**Objective:**
Find every line in the data below that contains the string "kern", and copy each of those lines in full.

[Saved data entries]
● ● ●

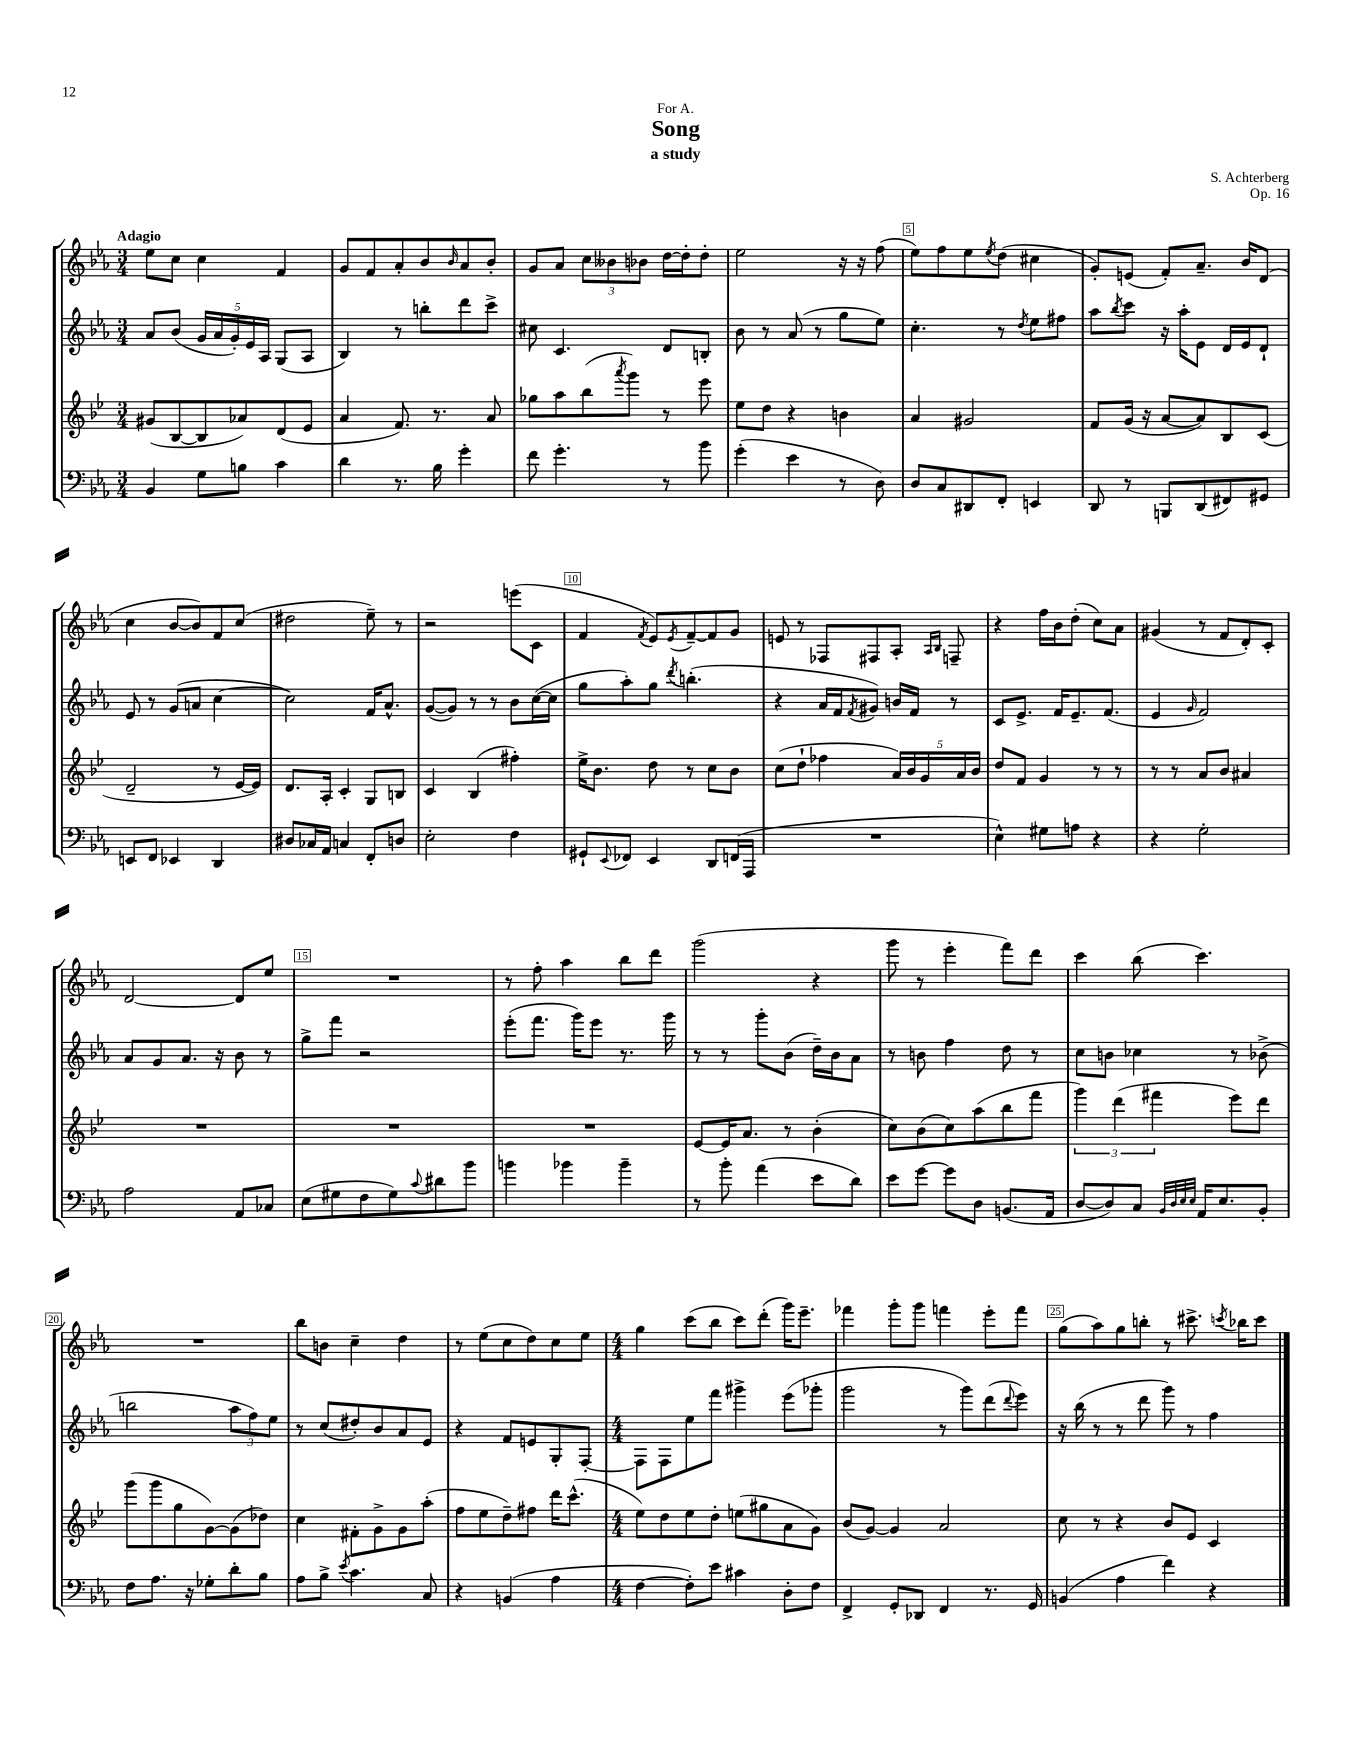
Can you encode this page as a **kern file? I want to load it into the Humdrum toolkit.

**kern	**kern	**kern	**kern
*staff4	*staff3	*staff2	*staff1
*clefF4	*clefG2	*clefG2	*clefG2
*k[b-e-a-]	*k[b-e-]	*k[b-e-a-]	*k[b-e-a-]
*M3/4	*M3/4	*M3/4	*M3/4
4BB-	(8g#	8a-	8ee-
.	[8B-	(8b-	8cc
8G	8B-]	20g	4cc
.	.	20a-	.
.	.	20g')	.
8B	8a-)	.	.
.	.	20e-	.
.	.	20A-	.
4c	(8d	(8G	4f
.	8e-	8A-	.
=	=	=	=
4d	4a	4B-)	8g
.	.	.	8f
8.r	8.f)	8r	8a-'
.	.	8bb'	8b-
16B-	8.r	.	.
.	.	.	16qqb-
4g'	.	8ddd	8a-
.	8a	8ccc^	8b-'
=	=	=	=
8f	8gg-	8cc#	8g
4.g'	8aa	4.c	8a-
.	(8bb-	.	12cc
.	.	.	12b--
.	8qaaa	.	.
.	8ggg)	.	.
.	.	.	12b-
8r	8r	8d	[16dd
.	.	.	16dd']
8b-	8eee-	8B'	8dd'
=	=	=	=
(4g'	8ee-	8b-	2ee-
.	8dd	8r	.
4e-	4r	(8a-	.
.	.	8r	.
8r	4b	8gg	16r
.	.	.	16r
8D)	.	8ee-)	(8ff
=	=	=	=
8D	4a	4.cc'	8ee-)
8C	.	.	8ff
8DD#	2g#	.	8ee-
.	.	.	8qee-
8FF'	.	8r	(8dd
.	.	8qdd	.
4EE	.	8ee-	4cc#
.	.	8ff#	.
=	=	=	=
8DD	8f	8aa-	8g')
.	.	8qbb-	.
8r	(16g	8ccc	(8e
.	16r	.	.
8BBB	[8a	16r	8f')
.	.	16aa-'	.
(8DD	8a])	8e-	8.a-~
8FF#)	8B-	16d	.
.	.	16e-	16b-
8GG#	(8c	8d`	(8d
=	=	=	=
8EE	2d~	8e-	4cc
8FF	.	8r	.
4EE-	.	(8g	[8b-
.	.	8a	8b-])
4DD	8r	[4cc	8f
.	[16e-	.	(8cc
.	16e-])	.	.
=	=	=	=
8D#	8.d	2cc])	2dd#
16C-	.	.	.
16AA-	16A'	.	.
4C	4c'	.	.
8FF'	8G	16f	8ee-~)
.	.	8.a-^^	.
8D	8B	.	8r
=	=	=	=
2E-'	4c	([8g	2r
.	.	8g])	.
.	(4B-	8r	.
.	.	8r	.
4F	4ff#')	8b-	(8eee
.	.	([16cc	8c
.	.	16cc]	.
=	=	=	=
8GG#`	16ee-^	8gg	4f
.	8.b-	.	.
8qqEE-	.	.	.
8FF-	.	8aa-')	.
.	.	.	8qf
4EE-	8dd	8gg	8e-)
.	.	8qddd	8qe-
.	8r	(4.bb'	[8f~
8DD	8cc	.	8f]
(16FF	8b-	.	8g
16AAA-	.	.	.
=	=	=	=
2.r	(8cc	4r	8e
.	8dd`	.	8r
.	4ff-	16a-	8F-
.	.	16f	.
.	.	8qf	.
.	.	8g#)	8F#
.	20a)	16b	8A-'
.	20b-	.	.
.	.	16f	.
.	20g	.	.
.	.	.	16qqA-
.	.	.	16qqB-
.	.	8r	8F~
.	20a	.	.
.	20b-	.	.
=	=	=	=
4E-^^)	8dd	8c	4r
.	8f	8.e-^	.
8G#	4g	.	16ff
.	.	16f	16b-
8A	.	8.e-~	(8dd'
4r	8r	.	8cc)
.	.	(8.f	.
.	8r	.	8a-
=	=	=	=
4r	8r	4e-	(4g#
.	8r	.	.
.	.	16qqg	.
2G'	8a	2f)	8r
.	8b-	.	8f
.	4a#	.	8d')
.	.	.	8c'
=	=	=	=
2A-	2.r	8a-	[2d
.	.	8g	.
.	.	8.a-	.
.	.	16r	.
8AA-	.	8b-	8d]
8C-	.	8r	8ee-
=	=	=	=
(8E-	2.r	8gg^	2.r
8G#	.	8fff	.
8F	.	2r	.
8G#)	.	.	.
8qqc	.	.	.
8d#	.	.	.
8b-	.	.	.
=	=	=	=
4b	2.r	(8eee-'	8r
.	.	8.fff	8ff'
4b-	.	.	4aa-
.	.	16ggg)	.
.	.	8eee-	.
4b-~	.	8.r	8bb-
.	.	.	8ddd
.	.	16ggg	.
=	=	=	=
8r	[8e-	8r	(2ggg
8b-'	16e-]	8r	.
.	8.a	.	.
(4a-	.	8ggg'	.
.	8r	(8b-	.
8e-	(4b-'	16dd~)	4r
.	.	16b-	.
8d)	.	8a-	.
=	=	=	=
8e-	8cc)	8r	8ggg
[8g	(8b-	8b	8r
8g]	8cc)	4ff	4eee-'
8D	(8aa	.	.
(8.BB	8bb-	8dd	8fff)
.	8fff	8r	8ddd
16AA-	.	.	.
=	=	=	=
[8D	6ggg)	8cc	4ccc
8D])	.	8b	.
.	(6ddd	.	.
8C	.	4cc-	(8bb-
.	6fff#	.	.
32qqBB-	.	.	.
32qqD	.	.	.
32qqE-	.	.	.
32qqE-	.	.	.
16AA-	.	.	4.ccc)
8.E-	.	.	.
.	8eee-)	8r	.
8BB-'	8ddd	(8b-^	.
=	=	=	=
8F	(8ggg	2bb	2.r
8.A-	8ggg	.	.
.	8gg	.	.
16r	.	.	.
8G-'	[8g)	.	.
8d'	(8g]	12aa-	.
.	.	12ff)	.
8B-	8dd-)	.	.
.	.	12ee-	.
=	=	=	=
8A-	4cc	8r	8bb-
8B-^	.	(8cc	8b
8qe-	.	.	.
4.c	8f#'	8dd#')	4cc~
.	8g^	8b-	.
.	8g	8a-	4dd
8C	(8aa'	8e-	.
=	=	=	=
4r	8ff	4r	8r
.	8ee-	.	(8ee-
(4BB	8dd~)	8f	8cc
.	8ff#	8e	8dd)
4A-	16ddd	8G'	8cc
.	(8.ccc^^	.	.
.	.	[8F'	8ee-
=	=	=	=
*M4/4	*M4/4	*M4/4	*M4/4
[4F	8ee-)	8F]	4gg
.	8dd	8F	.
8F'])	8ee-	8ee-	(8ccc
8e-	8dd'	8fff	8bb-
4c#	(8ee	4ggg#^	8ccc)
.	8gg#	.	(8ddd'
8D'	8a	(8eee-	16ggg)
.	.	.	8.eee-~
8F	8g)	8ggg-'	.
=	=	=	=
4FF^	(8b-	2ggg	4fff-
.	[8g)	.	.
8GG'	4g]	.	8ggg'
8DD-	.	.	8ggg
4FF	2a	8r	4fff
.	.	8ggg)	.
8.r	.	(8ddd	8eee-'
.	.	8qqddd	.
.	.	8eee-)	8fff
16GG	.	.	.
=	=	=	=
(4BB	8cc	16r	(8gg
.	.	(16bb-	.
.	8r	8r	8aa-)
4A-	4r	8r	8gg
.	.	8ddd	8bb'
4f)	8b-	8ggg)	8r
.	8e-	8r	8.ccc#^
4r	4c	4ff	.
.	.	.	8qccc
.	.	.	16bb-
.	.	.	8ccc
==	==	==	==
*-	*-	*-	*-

● ● ●

**Solution:**
Can you encode this page as a **kern file? I want to load it into the Humdrum toolkit.
**kern	**kern	**kern	**kern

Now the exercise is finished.